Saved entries
┌────────

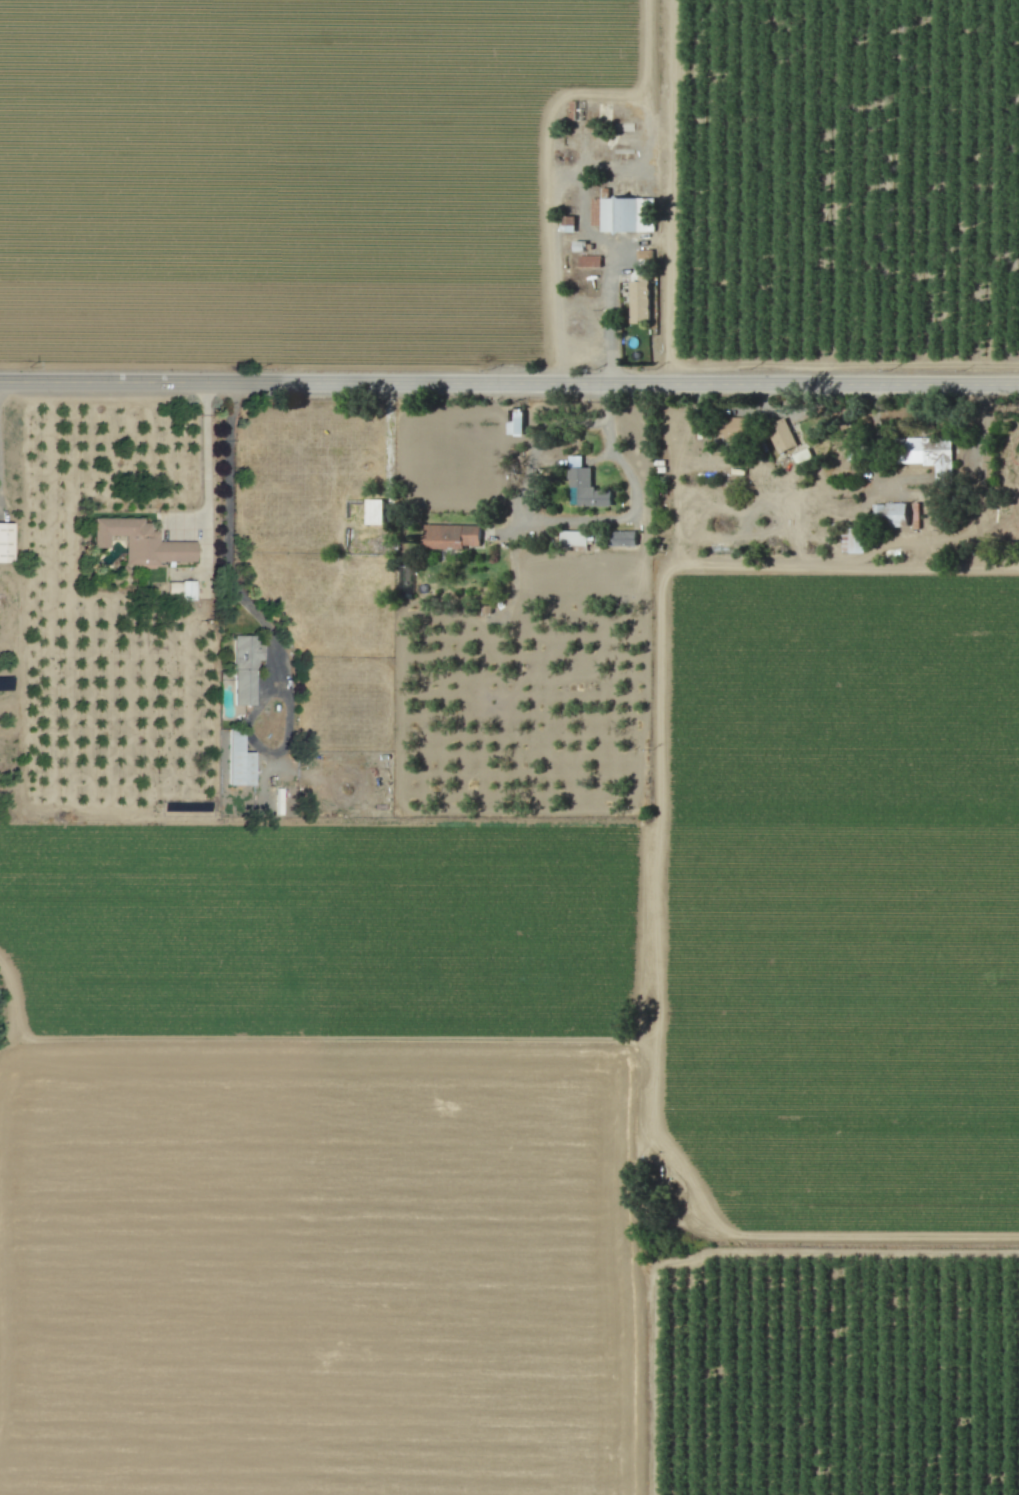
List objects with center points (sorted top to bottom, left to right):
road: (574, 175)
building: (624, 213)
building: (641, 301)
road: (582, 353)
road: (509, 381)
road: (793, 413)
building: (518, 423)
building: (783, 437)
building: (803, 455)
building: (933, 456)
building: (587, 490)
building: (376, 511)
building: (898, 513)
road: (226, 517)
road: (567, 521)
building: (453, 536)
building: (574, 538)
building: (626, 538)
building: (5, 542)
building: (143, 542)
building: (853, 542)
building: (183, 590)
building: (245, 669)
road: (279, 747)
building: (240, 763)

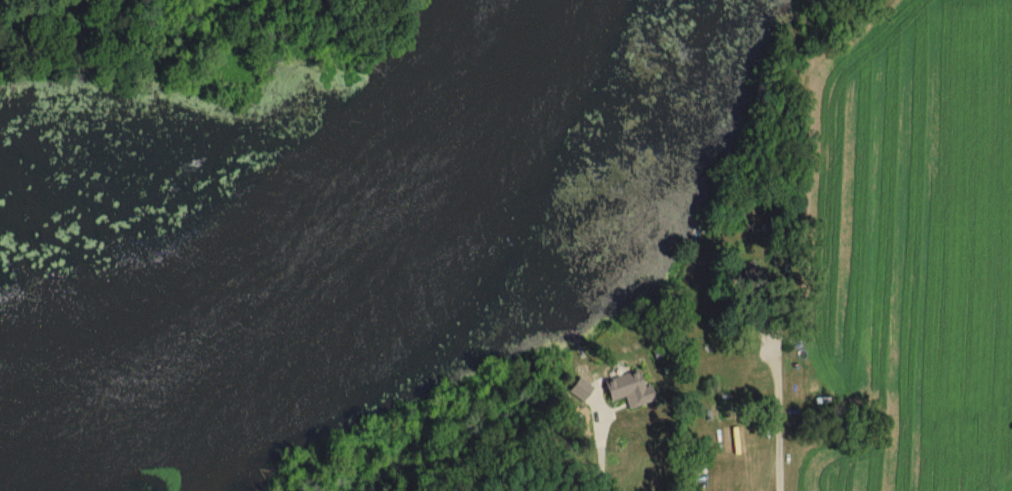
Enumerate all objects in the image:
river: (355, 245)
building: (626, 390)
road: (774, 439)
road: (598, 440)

└────────

When you retype the data above, match every line exactly and leave the pictures behind.

List objects with center points (sorted top to bottom, left to right):
road: (574, 175)
building: (624, 213)
building: (641, 301)
road: (582, 353)
road: (509, 381)
road: (793, 413)
building: (518, 423)
building: (783, 437)
building: (803, 455)
building: (933, 456)
building: (587, 490)
building: (376, 511)
building: (898, 513)
road: (226, 517)
road: (567, 521)
building: (453, 536)
building: (574, 538)
building: (626, 538)
building: (5, 542)
building: (143, 542)
building: (853, 542)
building: (183, 590)
building: (245, 669)
road: (279, 747)
building: (240, 763)

Enumerate all objects in the image:
river: (355, 245)
building: (626, 390)
road: (774, 439)
road: (598, 440)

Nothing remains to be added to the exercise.